### Problem requirements
Print the records exactly as given.

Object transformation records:
-- Opening Marker --

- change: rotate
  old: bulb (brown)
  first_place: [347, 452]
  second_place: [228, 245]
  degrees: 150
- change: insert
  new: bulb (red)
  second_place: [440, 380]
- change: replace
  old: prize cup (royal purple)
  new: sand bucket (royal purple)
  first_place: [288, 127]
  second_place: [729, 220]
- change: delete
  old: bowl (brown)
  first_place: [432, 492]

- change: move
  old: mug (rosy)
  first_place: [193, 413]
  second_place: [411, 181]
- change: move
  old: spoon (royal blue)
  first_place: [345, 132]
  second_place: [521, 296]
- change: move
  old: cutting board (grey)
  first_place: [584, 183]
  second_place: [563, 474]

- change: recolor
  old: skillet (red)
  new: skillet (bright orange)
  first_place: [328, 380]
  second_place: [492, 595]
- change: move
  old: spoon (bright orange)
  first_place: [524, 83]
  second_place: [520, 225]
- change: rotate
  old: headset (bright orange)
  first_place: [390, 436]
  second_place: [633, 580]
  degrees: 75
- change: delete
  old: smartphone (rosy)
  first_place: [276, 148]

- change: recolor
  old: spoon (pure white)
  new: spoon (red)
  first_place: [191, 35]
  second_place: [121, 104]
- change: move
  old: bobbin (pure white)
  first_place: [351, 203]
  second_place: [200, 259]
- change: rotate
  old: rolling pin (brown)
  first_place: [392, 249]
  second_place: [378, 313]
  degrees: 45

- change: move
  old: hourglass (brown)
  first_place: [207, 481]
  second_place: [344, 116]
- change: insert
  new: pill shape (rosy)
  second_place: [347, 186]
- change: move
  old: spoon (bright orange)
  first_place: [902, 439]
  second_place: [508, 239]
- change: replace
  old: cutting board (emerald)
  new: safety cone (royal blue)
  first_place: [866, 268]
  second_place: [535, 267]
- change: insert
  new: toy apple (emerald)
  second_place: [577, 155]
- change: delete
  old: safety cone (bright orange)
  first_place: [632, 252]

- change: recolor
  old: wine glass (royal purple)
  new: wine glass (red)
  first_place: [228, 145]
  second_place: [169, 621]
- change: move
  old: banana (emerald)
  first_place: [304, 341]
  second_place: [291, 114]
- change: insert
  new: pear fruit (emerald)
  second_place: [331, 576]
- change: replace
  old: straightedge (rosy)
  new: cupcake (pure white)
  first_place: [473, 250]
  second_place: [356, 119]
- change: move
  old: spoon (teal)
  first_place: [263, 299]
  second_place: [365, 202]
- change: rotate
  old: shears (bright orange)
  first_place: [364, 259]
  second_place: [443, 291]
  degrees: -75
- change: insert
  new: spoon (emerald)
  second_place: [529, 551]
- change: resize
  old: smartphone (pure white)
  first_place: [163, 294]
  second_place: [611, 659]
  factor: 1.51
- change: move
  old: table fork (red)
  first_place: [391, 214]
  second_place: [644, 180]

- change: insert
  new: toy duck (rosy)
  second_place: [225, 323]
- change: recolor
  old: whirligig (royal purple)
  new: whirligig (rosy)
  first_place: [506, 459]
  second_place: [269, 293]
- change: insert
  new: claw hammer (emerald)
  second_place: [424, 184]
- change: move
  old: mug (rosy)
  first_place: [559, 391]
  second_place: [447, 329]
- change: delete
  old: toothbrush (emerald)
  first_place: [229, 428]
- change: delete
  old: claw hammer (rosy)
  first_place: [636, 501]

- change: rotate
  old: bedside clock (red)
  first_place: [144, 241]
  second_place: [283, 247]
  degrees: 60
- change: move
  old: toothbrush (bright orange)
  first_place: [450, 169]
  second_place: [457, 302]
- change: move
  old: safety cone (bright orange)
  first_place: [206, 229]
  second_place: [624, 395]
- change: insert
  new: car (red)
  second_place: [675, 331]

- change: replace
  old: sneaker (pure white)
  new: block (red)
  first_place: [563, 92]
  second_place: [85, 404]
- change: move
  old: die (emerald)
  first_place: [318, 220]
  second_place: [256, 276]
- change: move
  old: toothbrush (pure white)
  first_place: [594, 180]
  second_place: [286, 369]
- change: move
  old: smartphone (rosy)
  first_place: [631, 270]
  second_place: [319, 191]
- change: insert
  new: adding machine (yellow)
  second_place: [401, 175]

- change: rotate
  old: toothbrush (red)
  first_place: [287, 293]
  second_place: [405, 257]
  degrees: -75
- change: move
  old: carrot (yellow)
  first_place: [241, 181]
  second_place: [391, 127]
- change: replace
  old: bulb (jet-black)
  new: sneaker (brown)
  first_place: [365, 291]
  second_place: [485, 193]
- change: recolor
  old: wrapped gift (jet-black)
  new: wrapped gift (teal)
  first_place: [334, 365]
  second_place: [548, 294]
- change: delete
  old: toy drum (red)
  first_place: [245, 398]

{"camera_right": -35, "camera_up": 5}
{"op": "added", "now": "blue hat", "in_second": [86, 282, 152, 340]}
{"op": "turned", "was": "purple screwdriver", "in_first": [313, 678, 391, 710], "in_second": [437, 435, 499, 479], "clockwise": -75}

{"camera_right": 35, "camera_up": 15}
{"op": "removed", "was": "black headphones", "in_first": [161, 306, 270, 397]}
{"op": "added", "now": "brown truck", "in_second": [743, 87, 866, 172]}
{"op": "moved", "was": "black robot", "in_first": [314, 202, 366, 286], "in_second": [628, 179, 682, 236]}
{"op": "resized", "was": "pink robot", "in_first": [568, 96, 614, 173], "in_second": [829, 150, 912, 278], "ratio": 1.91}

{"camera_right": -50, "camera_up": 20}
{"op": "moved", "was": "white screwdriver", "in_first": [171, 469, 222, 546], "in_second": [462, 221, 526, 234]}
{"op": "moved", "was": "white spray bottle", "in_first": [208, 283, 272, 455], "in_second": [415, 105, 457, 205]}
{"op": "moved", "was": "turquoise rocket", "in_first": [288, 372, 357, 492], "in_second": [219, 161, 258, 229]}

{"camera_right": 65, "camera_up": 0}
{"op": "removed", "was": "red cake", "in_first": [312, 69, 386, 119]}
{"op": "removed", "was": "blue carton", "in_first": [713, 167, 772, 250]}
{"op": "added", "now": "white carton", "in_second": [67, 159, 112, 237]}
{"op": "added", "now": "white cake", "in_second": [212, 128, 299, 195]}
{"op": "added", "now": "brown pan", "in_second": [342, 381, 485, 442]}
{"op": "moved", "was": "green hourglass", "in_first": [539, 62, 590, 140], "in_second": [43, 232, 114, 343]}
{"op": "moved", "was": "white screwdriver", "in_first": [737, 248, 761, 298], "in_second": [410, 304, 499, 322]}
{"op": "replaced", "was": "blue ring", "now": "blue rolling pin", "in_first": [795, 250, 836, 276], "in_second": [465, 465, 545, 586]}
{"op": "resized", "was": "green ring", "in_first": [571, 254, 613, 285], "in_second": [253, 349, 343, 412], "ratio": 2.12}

-- Closing Marker --

### Written response
- change: rotate
  old: bulb (brown)
  first_place: [347, 452]
  second_place: [228, 245]
  degrees: 150
- change: insert
  new: bulb (red)
  second_place: [440, 380]
- change: replace
  old: prize cup (royal purple)
  new: sand bucket (royal purple)
  first_place: [288, 127]
  second_place: [729, 220]
- change: delete
  old: bowl (brown)
  first_place: [432, 492]

- change: move
  old: mug (rosy)
  first_place: [193, 413]
  second_place: [411, 181]
- change: move
  old: spoon (royal blue)
  first_place: [345, 132]
  second_place: [521, 296]
- change: move
  old: cutting board (grey)
  first_place: [584, 183]
  second_place: [563, 474]

- change: recolor
  old: skillet (red)
  new: skillet (bright orange)
  first_place: [328, 380]
  second_place: [492, 595]
- change: move
  old: spoon (bright orange)
  first_place: [524, 83]
  second_place: [520, 225]
- change: rotate
  old: headset (bright orange)
  first_place: [390, 436]
  second_place: [633, 580]
  degrees: 75
- change: delete
  old: smartphone (rosy)
  first_place: [276, 148]

- change: recolor
  old: spoon (pure white)
  new: spoon (red)
  first_place: [191, 35]
  second_place: [121, 104]
- change: move
  old: bobbin (pure white)
  first_place: [351, 203]
  second_place: [200, 259]
- change: rotate
  old: rolling pin (brown)
  first_place: [392, 249]
  second_place: [378, 313]
  degrees: 45

- change: move
  old: hourglass (brown)
  first_place: [207, 481]
  second_place: [344, 116]
- change: insert
  new: pill shape (rosy)
  second_place: [347, 186]
- change: move
  old: spoon (bright orange)
  first_place: [902, 439]
  second_place: [508, 239]
- change: replace
  old: cutting board (emerald)
  new: safety cone (royal blue)
  first_place: [866, 268]
  second_place: [535, 267]
- change: insert
  new: toy apple (emerald)
  second_place: [577, 155]
- change: delete
  old: safety cone (bright orange)
  first_place: [632, 252]

- change: recolor
  old: wine glass (royal purple)
  new: wine glass (red)
  first_place: [228, 145]
  second_place: [169, 621]
- change: move
  old: banana (emerald)
  first_place: [304, 341]
  second_place: [291, 114]
- change: insert
  new: pear fruit (emerald)
  second_place: [331, 576]
- change: replace
  old: straightedge (rosy)
  new: cupcake (pure white)
  first_place: [473, 250]
  second_place: [356, 119]
- change: move
  old: spoon (teal)
  first_place: [263, 299]
  second_place: [365, 202]
- change: rotate
  old: shears (bright orange)
  first_place: [364, 259]
  second_place: [443, 291]
  degrees: -75
- change: insert
  new: spoon (emerald)
  second_place: [529, 551]
- change: resize
  old: smartphone (pure white)
  first_place: [163, 294]
  second_place: [611, 659]
  factor: 1.51
- change: move
  old: table fork (red)
  first_place: [391, 214]
  second_place: [644, 180]

- change: insert
  new: toy duck (rosy)
  second_place: [225, 323]
- change: recolor
  old: whirligig (royal purple)
  new: whirligig (rosy)
  first_place: [506, 459]
  second_place: [269, 293]
- change: insert
  new: claw hammer (emerald)
  second_place: [424, 184]
- change: move
  old: mug (rosy)
  first_place: [559, 391]
  second_place: [447, 329]
- change: delete
  old: toothbrush (emerald)
  first_place: [229, 428]
- change: delete
  old: claw hammer (rosy)
  first_place: [636, 501]

- change: rotate
  old: bedside clock (red)
  first_place: [144, 241]
  second_place: [283, 247]
  degrees: 60
- change: move
  old: toothbrush (bright orange)
  first_place: [450, 169]
  second_place: [457, 302]
- change: move
  old: safety cone (bright orange)
  first_place: [206, 229]
  second_place: [624, 395]
- change: insert
  new: car (red)
  second_place: [675, 331]

- change: replace
  old: sneaker (pure white)
  new: block (red)
  first_place: [563, 92]
  second_place: [85, 404]
- change: move
  old: die (emerald)
  first_place: [318, 220]
  second_place: [256, 276]
- change: move
  old: toothbrush (pure white)
  first_place: [594, 180]
  second_place: [286, 369]
- change: move
  old: smartphone (rosy)
  first_place: [631, 270]
  second_place: [319, 191]
- change: insert
  new: adding machine (yellow)
  second_place: [401, 175]

- change: rotate
  old: toothbrush (red)
  first_place: [287, 293]
  second_place: [405, 257]
  degrees: -75
- change: move
  old: carrot (yellow)
  first_place: [241, 181]
  second_place: [391, 127]
- change: replace
  old: bulb (jet-black)
  new: sneaker (brown)
  first_place: [365, 291]
  second_place: [485, 193]
- change: recolor
  old: wrapped gift (jet-black)
  new: wrapped gift (teal)
  first_place: [334, 365]
  second_place: [548, 294]
- change: delete
  old: toy drum (red)
  first_place: [245, 398]

{"camera_right": -35, "camera_up": 5}
{"op": "added", "now": "blue hat", "in_second": [86, 282, 152, 340]}
{"op": "turned", "was": "purple screwdriver", "in_first": [313, 678, 391, 710], "in_second": [437, 435, 499, 479], "clockwise": -75}

{"camera_right": 35, "camera_up": 15}
{"op": "removed", "was": "black headphones", "in_first": [161, 306, 270, 397]}
{"op": "added", "now": "brown truck", "in_second": [743, 87, 866, 172]}
{"op": "moved", "was": "black robot", "in_first": [314, 202, 366, 286], "in_second": [628, 179, 682, 236]}
{"op": "resized", "was": "pink robot", "in_first": [568, 96, 614, 173], "in_second": [829, 150, 912, 278], "ratio": 1.91}

{"camera_right": -50, "camera_up": 20}
{"op": "moved", "was": "white screwdriver", "in_first": [171, 469, 222, 546], "in_second": [462, 221, 526, 234]}
{"op": "moved", "was": "white spray bottle", "in_first": [208, 283, 272, 455], "in_second": [415, 105, 457, 205]}
{"op": "moved", "was": "turquoise rocket", "in_first": [288, 372, 357, 492], "in_second": [219, 161, 258, 229]}

{"camera_right": 65, "camera_up": 0}
{"op": "removed", "was": "red cake", "in_first": [312, 69, 386, 119]}
{"op": "removed", "was": "blue carton", "in_first": [713, 167, 772, 250]}
{"op": "added", "now": "white carton", "in_second": [67, 159, 112, 237]}
{"op": "added", "now": "white cake", "in_second": [212, 128, 299, 195]}
{"op": "added", "now": "brown pan", "in_second": [342, 381, 485, 442]}
{"op": "moved", "was": "green hourglass", "in_first": [539, 62, 590, 140], "in_second": [43, 232, 114, 343]}
{"op": "moved", "was": "white screwdriver", "in_first": [737, 248, 761, 298], "in_second": [410, 304, 499, 322]}
{"op": "replaced", "was": "blue ring", "now": "blue rolling pin", "in_first": [795, 250, 836, 276], "in_second": [465, 465, 545, 586]}
{"op": "resized", "was": "green ring", "in_first": [571, 254, 613, 285], "in_second": [253, 349, 343, 412], "ratio": 2.12}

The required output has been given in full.